Task goal -> Each line from the one holding "pink square: moved" through the final line of the data below is to be given again exactly, and no other line is to appear.

Records for this exercise ->

*****

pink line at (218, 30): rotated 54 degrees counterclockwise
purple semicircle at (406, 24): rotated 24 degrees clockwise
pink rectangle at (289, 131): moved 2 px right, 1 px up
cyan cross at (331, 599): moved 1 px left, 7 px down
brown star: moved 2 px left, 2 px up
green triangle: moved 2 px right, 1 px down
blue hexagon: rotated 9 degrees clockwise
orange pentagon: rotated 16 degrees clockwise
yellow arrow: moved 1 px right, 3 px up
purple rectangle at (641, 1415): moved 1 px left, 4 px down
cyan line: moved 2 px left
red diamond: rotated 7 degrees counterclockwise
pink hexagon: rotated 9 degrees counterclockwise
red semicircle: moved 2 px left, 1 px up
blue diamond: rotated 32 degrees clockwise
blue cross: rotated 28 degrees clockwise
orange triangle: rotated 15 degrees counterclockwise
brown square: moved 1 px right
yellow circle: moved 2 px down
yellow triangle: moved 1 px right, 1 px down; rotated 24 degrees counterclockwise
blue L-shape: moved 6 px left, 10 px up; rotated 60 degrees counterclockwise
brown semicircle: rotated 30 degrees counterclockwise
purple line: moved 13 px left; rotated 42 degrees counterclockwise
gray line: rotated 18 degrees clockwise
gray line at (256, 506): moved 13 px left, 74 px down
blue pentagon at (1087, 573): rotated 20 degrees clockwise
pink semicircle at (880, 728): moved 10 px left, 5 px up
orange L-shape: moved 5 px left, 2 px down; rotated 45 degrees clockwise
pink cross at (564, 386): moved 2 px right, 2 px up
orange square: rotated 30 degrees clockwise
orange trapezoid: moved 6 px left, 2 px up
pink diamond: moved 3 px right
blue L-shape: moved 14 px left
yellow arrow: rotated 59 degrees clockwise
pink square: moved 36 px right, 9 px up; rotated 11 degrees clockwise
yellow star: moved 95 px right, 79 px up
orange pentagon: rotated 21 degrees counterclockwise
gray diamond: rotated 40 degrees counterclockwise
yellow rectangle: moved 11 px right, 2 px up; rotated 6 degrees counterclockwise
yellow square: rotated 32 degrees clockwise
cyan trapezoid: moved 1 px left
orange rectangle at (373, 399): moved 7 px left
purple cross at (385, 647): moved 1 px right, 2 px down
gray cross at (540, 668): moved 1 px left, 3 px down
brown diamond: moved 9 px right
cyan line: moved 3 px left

*****

Exercise response ->
pink square: moved 36 px right, 9 px up; rotated 11 degrees clockwise
yellow star: moved 95 px right, 79 px up
orange pentagon: rotated 21 degrees counterclockwise
gray diamond: rotated 40 degrees counterclockwise
yellow rectangle: moved 11 px right, 2 px up; rotated 6 degrees counterclockwise
yellow square: rotated 32 degrees clockwise
cyan trapezoid: moved 1 px left
orange rectangle at (373, 399): moved 7 px left
purple cross at (385, 647): moved 1 px right, 2 px down
gray cross at (540, 668): moved 1 px left, 3 px down
brown diamond: moved 9 px right
cyan line: moved 3 px left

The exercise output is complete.